> [What is needed]: Once the images are set aside, return every entry exactly.

*** Opening of Record extracts ***

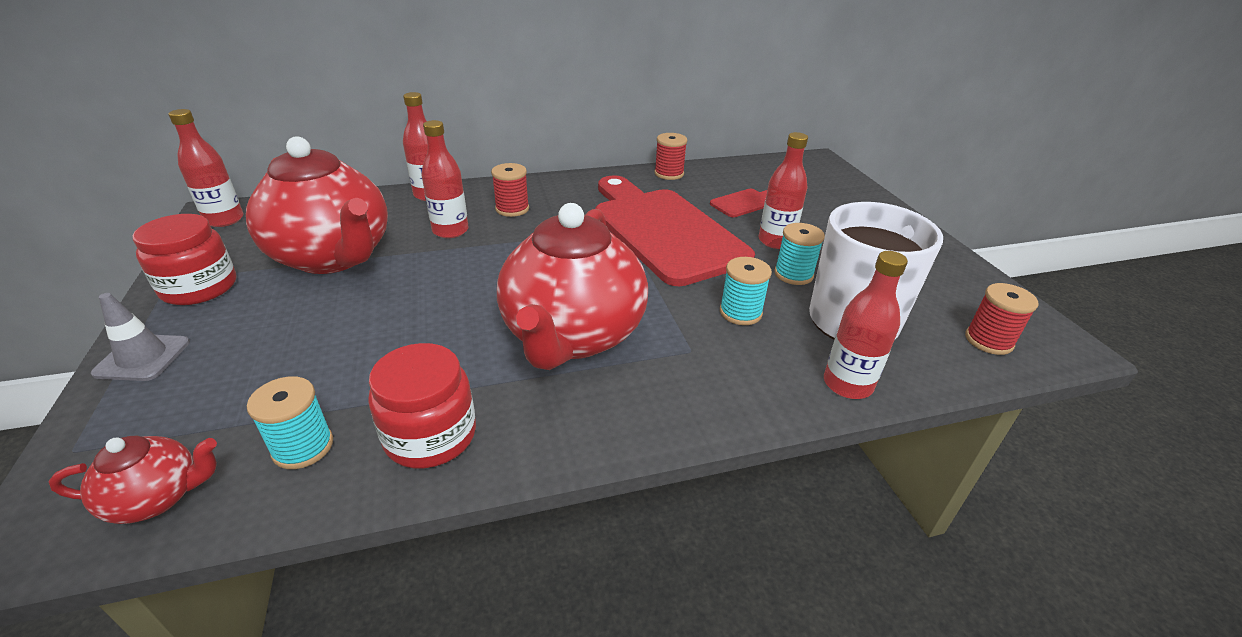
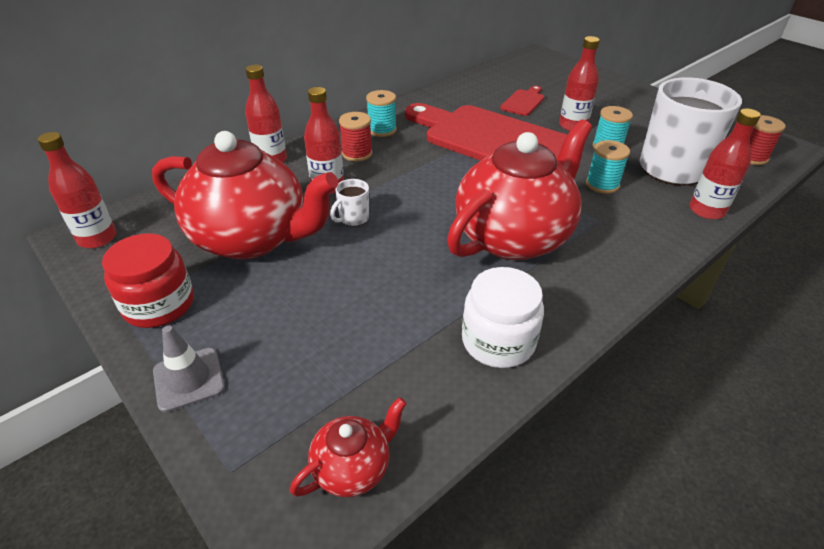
camera: 25 degrees left, 5 degrees up
(303, 447) = (417, 387): turquoise spool -> turquoise spool (382, 130)
(430, 435) = (498, 341): red jar -> white jar
(438, 266) = (353, 218): none -> white mug
(573, 335) = (514, 237): red teapot -> red teapot turned 120 degrees counterclockwise
(669, 174) = (446, 92): red spool -> none

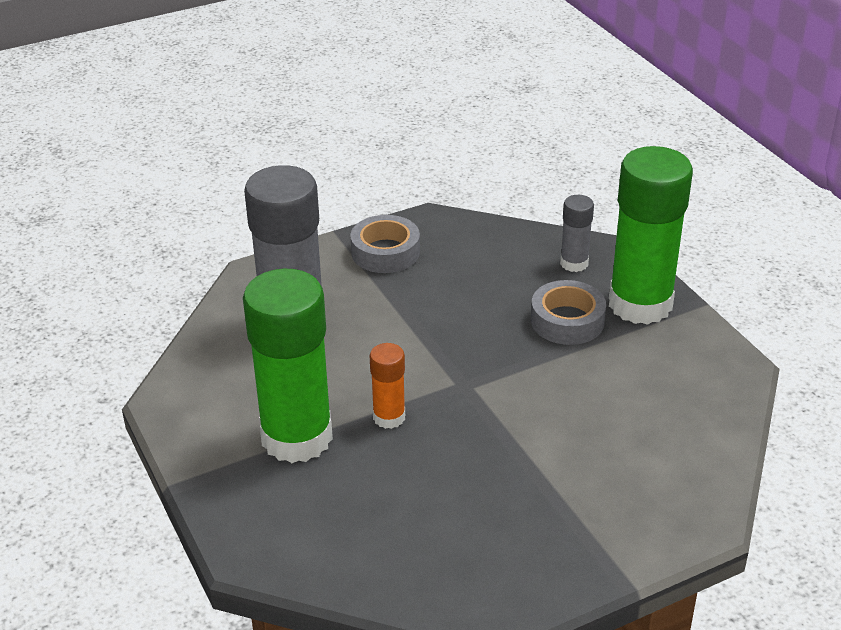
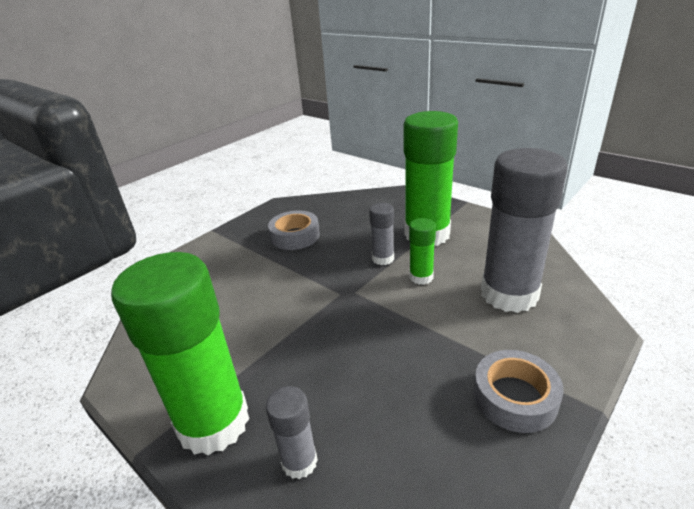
camera: 160 degrees right, 5 degrees down
(364, 374) = (421, 277): none -> green glue stick
(389, 417) = (383, 258): orange glue stick -> grey glue stick
(567, 321) = (286, 375): grey tape -> grey tape (295, 236)

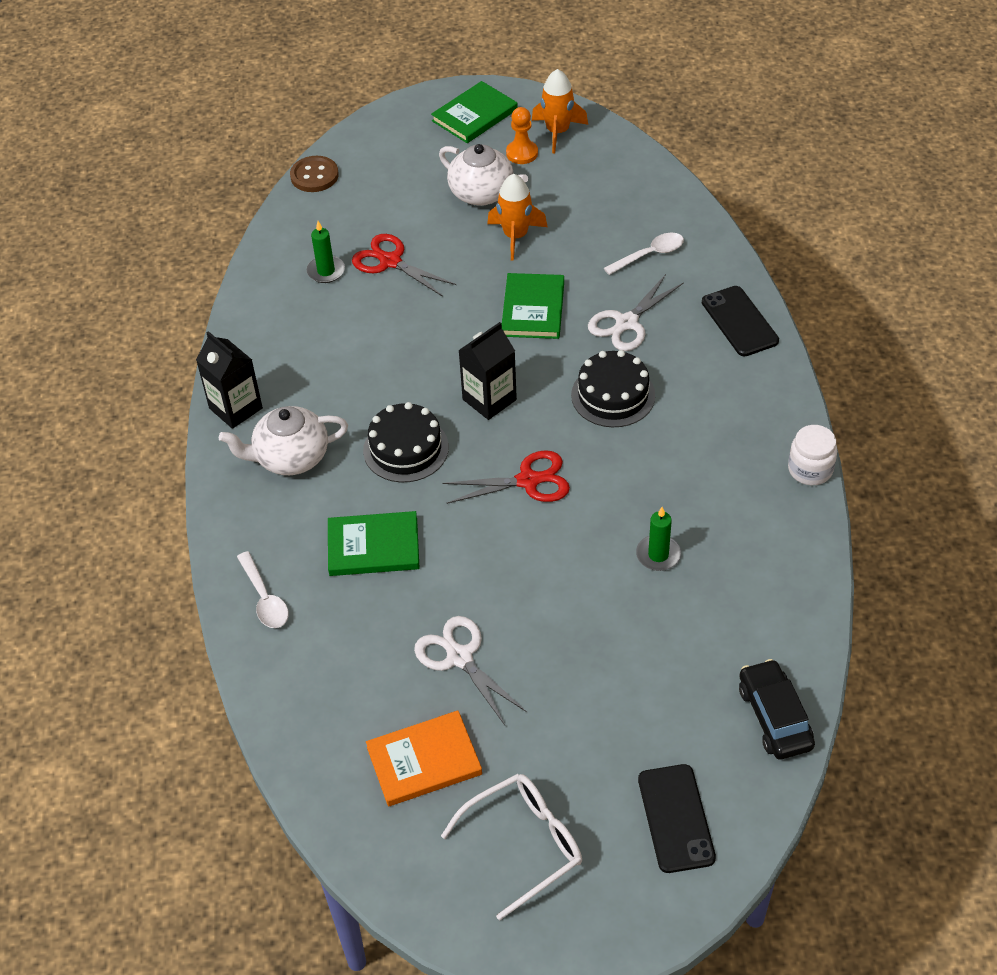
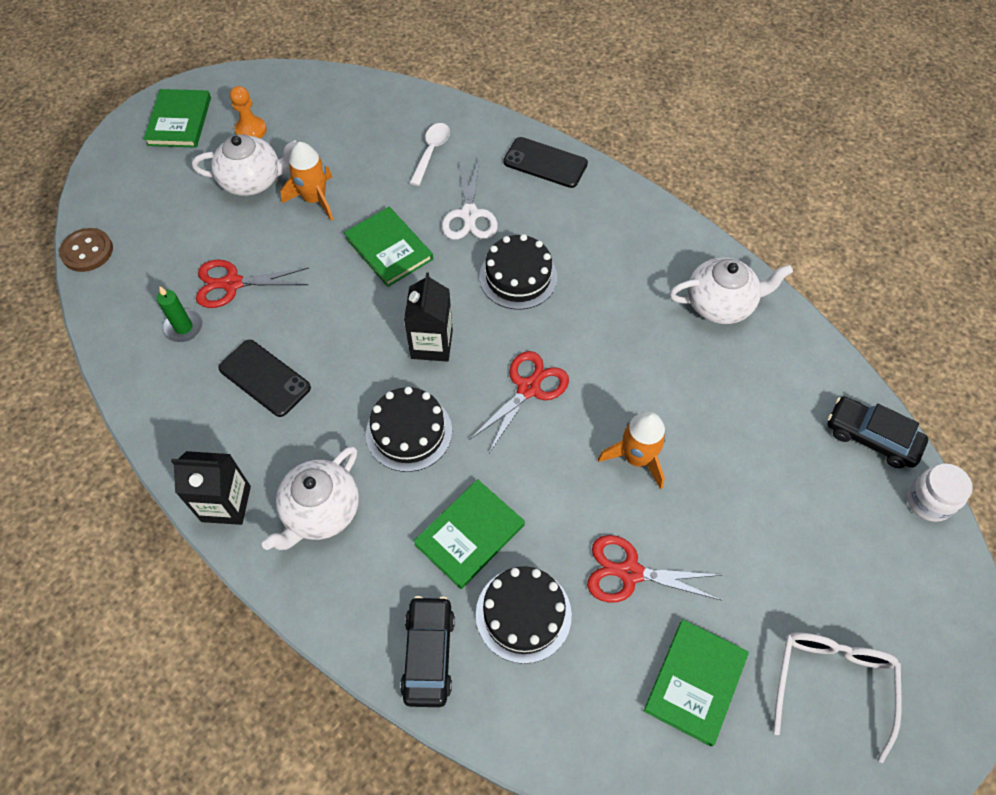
camera: 45 degrees left, 10 degrees up
(265, 598) = (429, 654): white spoon -> black car
(353, 624) = (523, 614): none -> black cake
(424, 761) = (695, 682): orange book -> green book
(460, 657) = (630, 572): white scissors -> red scissors
(558, 132) = (262, 97): orange rocket -> orange rocket (637, 458)
(658, 555) = (676, 377): green candle -> none
(676, 818) = (897, 568): black phone -> black phone (264, 378)
(764, 528) = (720, 304): none -> white teapot
(810, 469) = (702, 240): white jar -> white jar (928, 501)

*** Close of Record extracts ***

> [Worked solution]:
camera: 25 degrees left, 5 degrees up
(303, 447) = (417, 387): turquoise spool -> turquoise spool (382, 130)
(430, 435) = (498, 341): red jar -> white jar
(438, 266) = (353, 218): none -> white mug
(573, 335) = (514, 237): red teapot -> red teapot turned 120 degrees counterclockwise
(669, 174) = (446, 92): red spool -> none

camera: 160 degrees right, 5 degrees down
(364, 374) = (421, 277): none -> green glue stick
(389, 417) = (383, 258): orange glue stick -> grey glue stick
(567, 321) = (286, 375): grey tape -> grey tape (295, 236)

camera: 45 degrees left, 10 degrees up
(265, 598) = (429, 654): white spoon -> black car
(353, 624) = (523, 614): none -> black cake
(424, 761) = (695, 682): orange book -> green book
(460, 657) = (630, 572): white scissors -> red scissors
(558, 132) = (262, 97): orange rocket -> orange rocket (637, 458)
(658, 555) = (676, 377): green candle -> none
(676, 818) = (897, 568): black phone -> black phone (264, 378)
(764, 528) = (720, 304): none -> white teapot
(810, 469) = (702, 240): white jar -> white jar (928, 501)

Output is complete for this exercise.